» **WHAT THIS TASK INVOLVES**:
Your answer must consist of the records exactly as given, with no pictures included.

-------- EXERCISE DATA --------

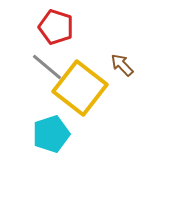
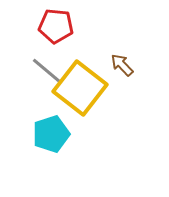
red pentagon: moved 1 px up; rotated 12 degrees counterclockwise
gray line: moved 4 px down
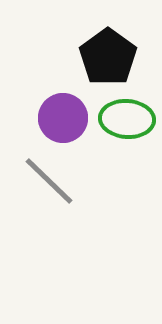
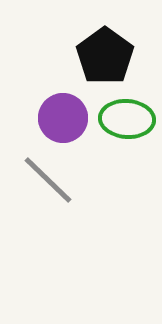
black pentagon: moved 3 px left, 1 px up
gray line: moved 1 px left, 1 px up
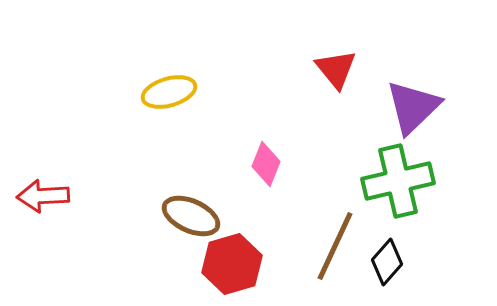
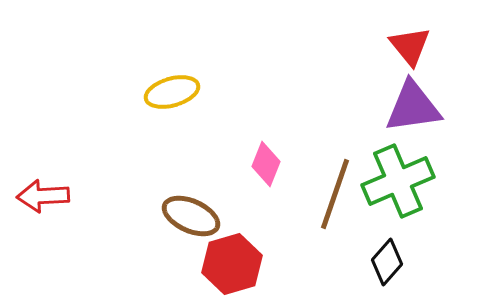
red triangle: moved 74 px right, 23 px up
yellow ellipse: moved 3 px right
purple triangle: rotated 36 degrees clockwise
green cross: rotated 10 degrees counterclockwise
brown line: moved 52 px up; rotated 6 degrees counterclockwise
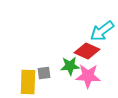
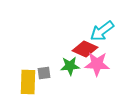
red diamond: moved 2 px left, 2 px up
pink star: moved 9 px right, 12 px up
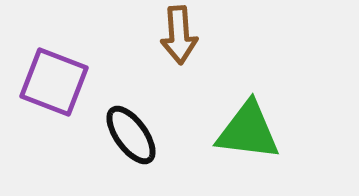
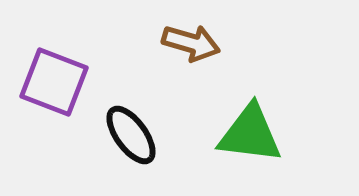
brown arrow: moved 12 px right, 8 px down; rotated 70 degrees counterclockwise
green triangle: moved 2 px right, 3 px down
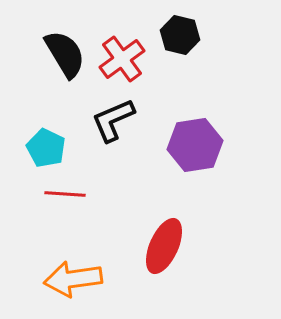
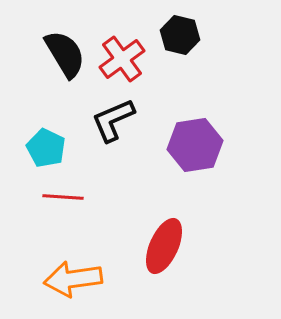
red line: moved 2 px left, 3 px down
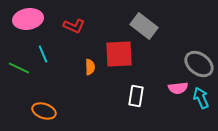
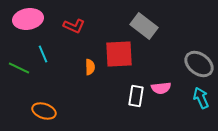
pink semicircle: moved 17 px left
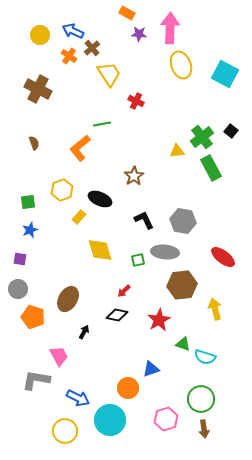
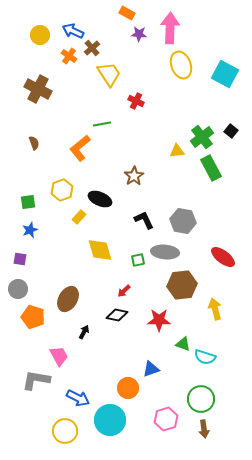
red star at (159, 320): rotated 30 degrees clockwise
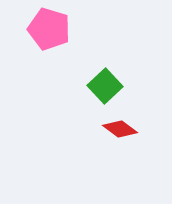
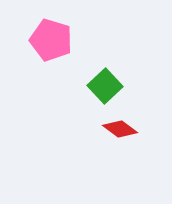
pink pentagon: moved 2 px right, 11 px down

--------

» **OUTPUT FOR THIS TASK**:
red pentagon: moved 1 px up; rotated 12 degrees counterclockwise
gray line: moved 4 px down
black pentagon: moved 3 px left, 1 px up
gray line: moved 1 px left, 1 px up
red triangle: moved 74 px right, 23 px up
yellow ellipse: moved 3 px right
purple triangle: rotated 36 degrees clockwise
green cross: rotated 10 degrees counterclockwise
brown line: moved 52 px up; rotated 6 degrees counterclockwise
red diamond: moved 2 px left, 2 px up
pink star: moved 9 px right, 12 px up
brown arrow: moved 12 px right, 8 px down; rotated 70 degrees counterclockwise
green triangle: moved 2 px right, 3 px down
red line: moved 2 px left, 3 px down
pink semicircle: moved 17 px left
red star at (159, 320): rotated 30 degrees clockwise
pink pentagon: moved 2 px right, 11 px down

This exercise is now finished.